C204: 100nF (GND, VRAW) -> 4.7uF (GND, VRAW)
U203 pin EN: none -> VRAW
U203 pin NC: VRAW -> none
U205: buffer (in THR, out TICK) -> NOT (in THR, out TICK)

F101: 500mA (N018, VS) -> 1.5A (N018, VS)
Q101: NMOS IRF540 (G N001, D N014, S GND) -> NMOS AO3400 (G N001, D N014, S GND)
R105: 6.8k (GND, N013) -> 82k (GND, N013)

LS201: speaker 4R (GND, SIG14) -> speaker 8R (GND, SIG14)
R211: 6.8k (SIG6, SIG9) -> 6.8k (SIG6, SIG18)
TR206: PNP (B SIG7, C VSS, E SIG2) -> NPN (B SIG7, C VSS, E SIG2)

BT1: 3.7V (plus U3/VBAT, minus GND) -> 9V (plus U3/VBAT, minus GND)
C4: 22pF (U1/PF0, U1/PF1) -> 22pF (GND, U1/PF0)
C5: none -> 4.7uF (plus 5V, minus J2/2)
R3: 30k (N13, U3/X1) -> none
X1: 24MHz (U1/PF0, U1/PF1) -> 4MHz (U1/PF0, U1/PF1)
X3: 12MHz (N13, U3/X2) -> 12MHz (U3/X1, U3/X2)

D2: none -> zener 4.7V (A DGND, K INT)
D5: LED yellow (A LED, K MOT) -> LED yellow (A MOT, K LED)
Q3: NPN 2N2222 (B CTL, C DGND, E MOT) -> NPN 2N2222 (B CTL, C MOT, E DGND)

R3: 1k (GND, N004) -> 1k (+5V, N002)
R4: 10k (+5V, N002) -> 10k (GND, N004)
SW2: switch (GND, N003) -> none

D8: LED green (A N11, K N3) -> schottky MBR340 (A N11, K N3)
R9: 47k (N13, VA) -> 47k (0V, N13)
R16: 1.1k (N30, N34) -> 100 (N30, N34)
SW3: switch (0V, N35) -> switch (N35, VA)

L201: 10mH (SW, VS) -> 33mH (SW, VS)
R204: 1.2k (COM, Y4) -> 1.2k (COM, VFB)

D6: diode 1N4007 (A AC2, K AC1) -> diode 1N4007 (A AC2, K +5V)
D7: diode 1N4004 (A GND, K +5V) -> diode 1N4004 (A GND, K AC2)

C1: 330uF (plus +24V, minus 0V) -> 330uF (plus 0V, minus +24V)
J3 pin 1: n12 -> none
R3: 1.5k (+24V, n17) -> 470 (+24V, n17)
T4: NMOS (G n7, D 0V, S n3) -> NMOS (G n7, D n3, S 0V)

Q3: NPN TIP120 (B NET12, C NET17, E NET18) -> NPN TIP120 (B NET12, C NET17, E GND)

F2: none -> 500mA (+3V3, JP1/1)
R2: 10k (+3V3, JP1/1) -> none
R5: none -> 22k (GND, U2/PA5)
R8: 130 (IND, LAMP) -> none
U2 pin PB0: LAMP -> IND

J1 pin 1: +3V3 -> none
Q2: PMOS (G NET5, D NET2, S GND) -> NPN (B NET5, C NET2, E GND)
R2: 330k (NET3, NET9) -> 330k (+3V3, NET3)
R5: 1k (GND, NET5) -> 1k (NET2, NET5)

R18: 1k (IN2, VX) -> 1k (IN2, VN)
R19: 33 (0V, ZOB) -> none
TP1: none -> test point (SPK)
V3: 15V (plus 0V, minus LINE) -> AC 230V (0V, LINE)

» **EXERCISE DIRECTIONS**:
Write out word for word only the lines from the one with "F2: none -> 500mA (+3V3, JP1/1)" to the end of the material, both ends included.

» **FINAL ANSWER**:
F2: none -> 500mA (+3V3, JP1/1)
R2: 10k (+3V3, JP1/1) -> none
R5: none -> 22k (GND, U2/PA5)
R8: 130 (IND, LAMP) -> none
U2 pin PB0: LAMP -> IND

J1 pin 1: +3V3 -> none
Q2: PMOS (G NET5, D NET2, S GND) -> NPN (B NET5, C NET2, E GND)
R2: 330k (NET3, NET9) -> 330k (+3V3, NET3)
R5: 1k (GND, NET5) -> 1k (NET2, NET5)

R18: 1k (IN2, VX) -> 1k (IN2, VN)
R19: 33 (0V, ZOB) -> none
TP1: none -> test point (SPK)
V3: 15V (plus 0V, minus LINE) -> AC 230V (0V, LINE)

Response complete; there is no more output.